Information provided Start Marker

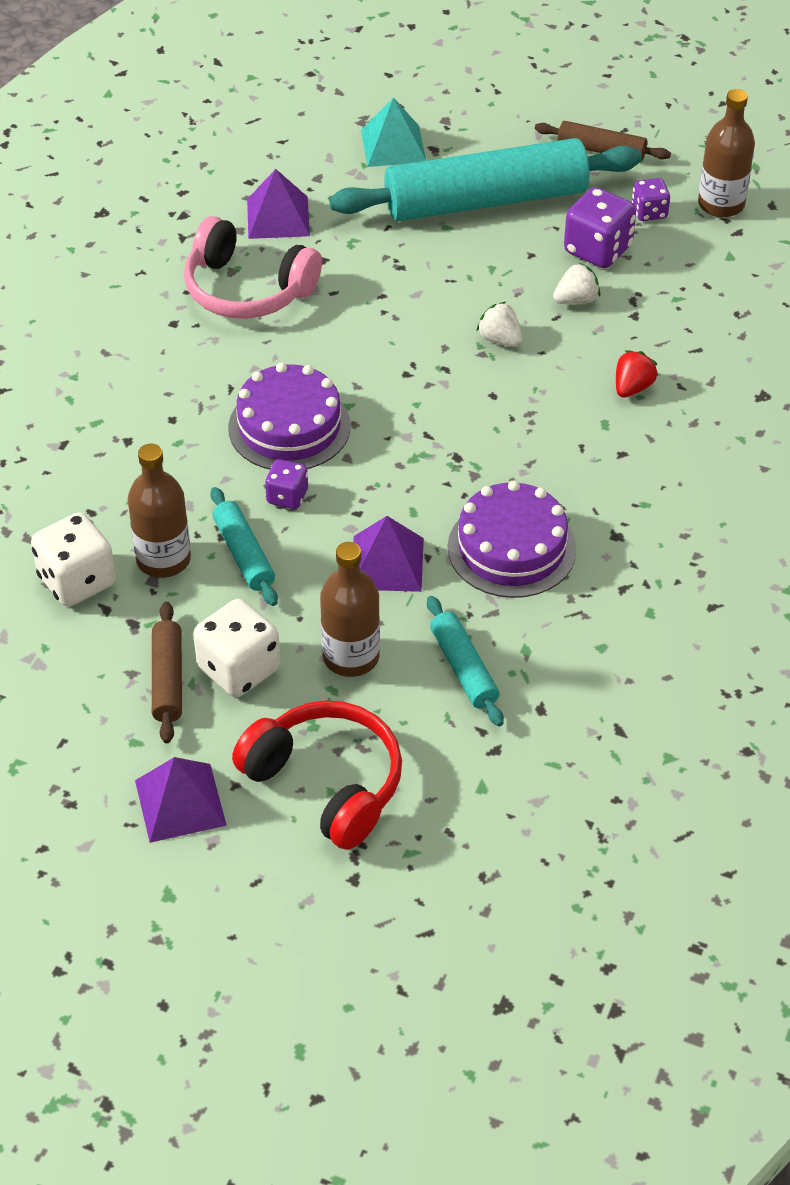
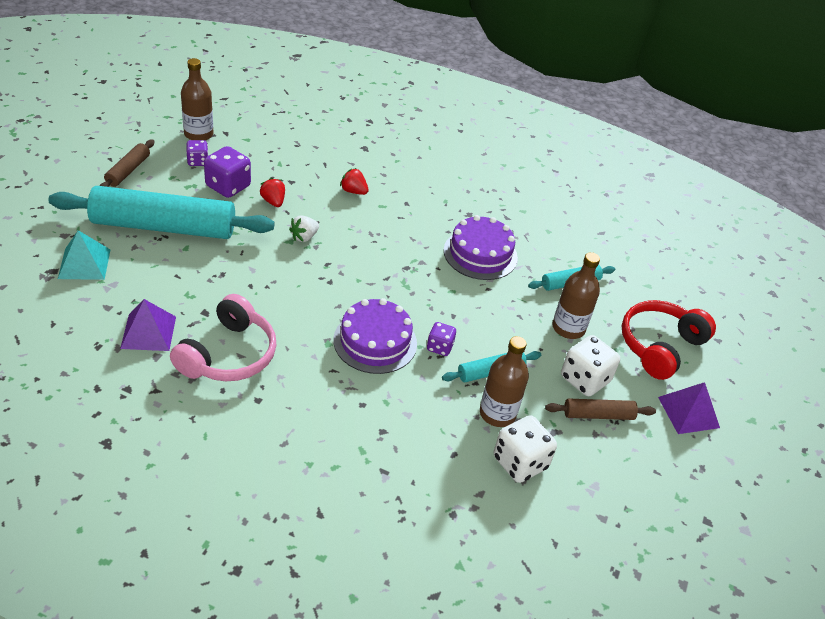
camera: 95 degrees left, 5 degrees down
(387, 563) = (494, 306): purple pyramid -> none
(486, 201) = (164, 226): turquoise rolling pin -> turquoise rolling pin turned 75 degrees counterclockwise
(576, 300) = (273, 201): white strawberry -> red strawberry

Information provided End Marker

Task directions
Your task is to extract the lines running from the one with "(486, 201) = (164, 226): turquoise" to the end of the material, inclusive, copying each exactly and adding nothing.

Answer to this problem
(486, 201) = (164, 226): turquoise rolling pin -> turquoise rolling pin turned 75 degrees counterclockwise
(576, 300) = (273, 201): white strawberry -> red strawberry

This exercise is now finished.